DATASET SECTION
────
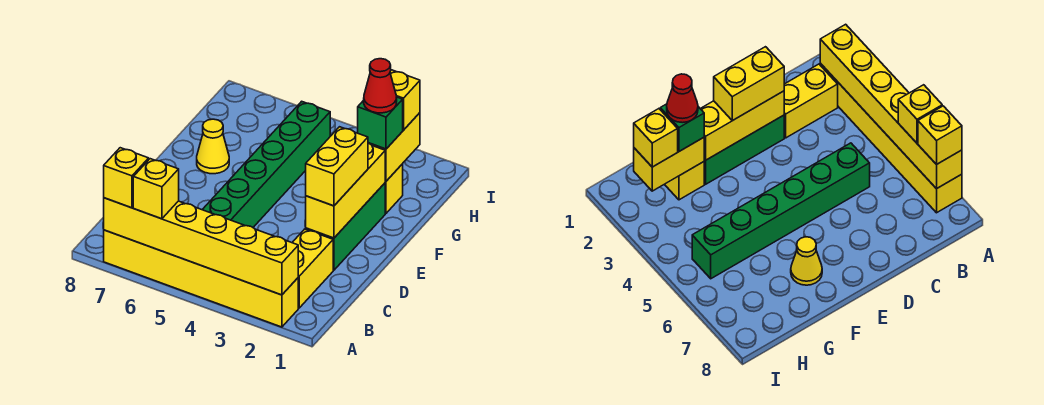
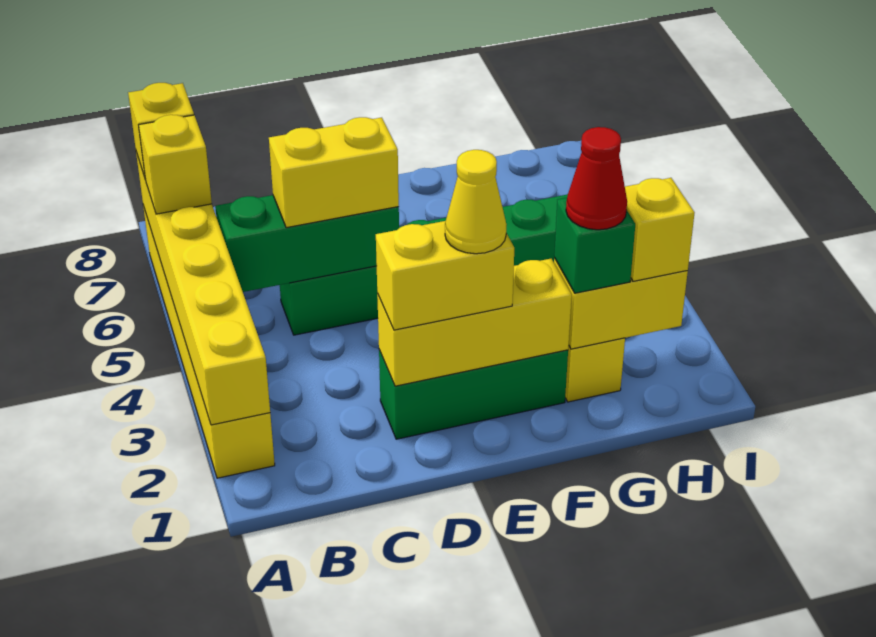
yellow brick B2:C2 level 1 -> yellow brick C5:D5 level 3
none -> green brick B5:D5 level 2
yellow cone F7 level 1 -> yellow cone E2 level 4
────
WHAT IS REQUIRED
Search the data above for the word "brick", then gather each line in which it appears.

WRITTEN RESPONSE
yellow brick B2:C2 level 1 -> yellow brick C5:D5 level 3
none -> green brick B5:D5 level 2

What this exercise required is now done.